Task to carry out -> Take the material below and reproduce, word for word, only the lines from the line with "(150, 417) = (720, 526): none -> brown cube" through the line with "(652, 270) = (543, 243): green".

(Entries provided begins)

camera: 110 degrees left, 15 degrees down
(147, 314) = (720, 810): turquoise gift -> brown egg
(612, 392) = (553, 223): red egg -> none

(Entries provided ends)
(Entries provided begins)

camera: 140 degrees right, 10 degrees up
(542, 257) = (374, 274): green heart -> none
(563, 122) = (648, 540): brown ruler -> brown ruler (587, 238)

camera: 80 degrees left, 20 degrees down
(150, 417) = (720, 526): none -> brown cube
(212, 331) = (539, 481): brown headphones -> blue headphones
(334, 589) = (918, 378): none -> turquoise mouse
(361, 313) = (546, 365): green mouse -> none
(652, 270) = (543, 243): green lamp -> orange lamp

(Entries provided ends)
(Entries provided begins)

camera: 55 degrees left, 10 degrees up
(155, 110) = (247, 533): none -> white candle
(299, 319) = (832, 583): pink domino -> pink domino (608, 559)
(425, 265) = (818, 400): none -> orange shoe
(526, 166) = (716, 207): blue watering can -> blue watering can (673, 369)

(Entries provided ends)

Result of the task ->
(150, 417) = (720, 526): none -> brown cube
(212, 331) = (539, 481): brown headphones -> blue headphones
(334, 589) = (918, 378): none -> turquoise mouse
(361, 313) = (546, 365): green mouse -> none
(652, 270) = (543, 243): green lamp -> orange lamp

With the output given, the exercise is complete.